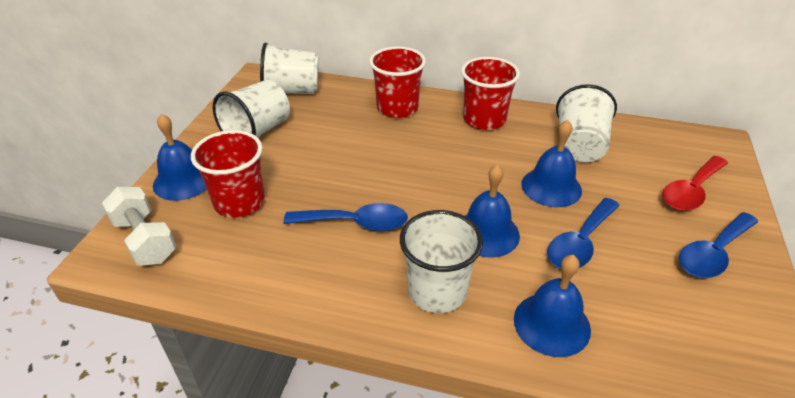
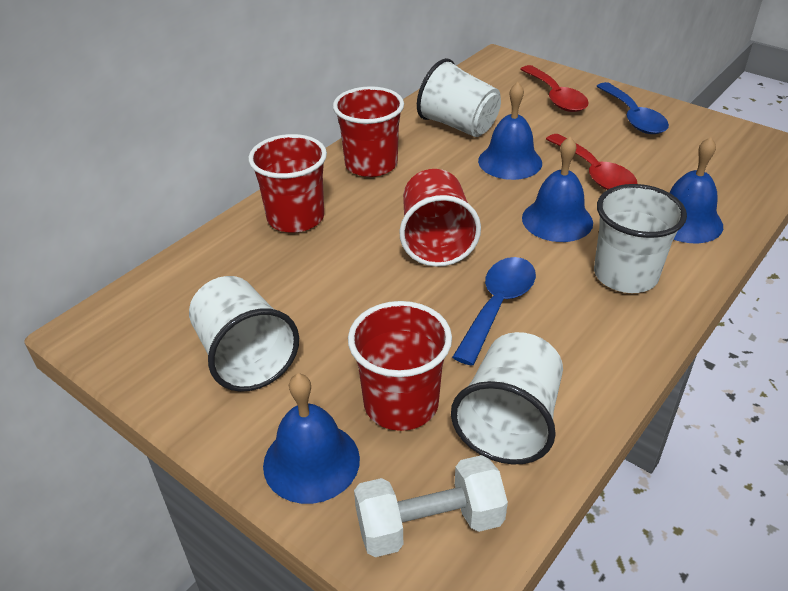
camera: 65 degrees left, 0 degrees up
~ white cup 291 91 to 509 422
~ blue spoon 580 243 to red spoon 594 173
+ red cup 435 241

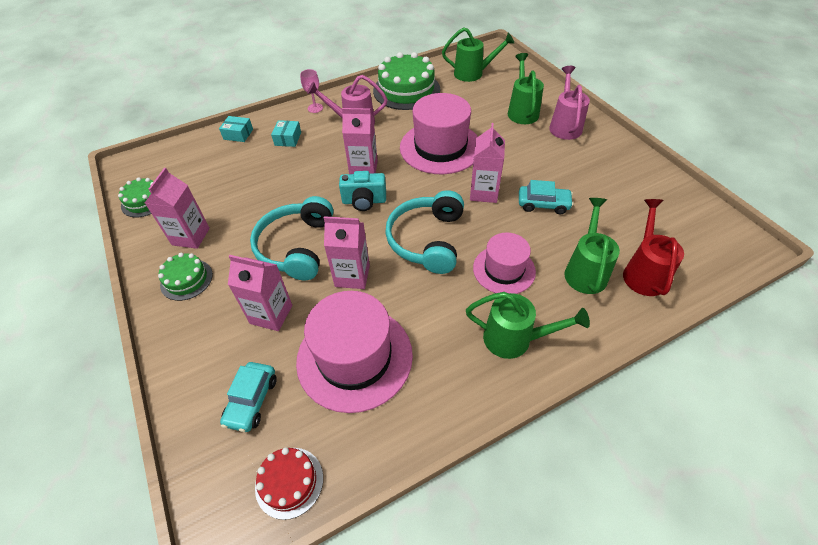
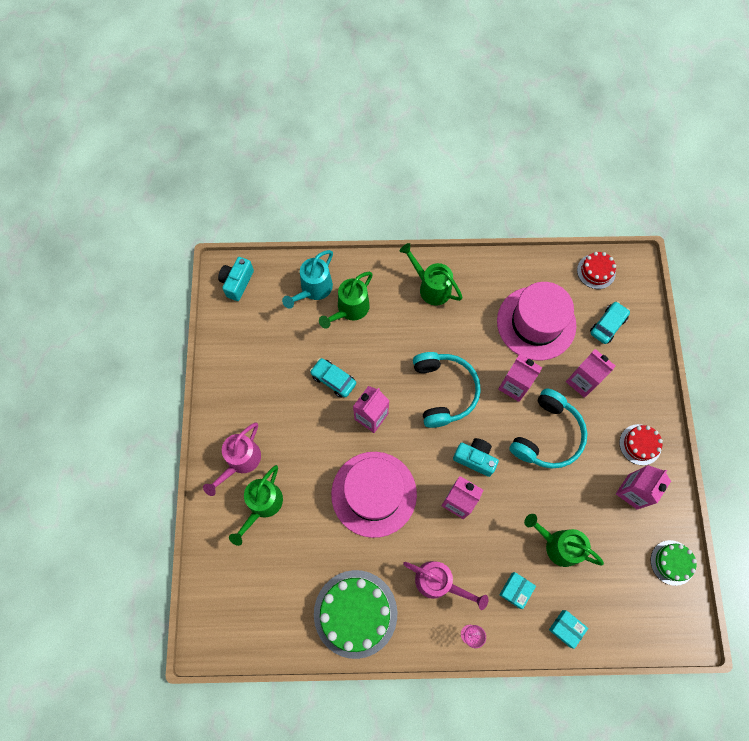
camera: 155 degrees left, 20 degrees up
~ green watering can 473 73 to 558 545
~ turquoise headphones 427 240 = 444 391 45 degrees counterclockwise
~ red watering can 643 272 to turquoise watering can 313 289
- pink hat 504 269
~ green cake 186 279 to red cake 640 444
+ turquoise camera 237 282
########
*Task prompt*
If a line in the data contains the string "left", copy it.

*Written reply*
camera: 65 degrees left, 0 degrees up
camera: 155 degrees left, 20 degrees up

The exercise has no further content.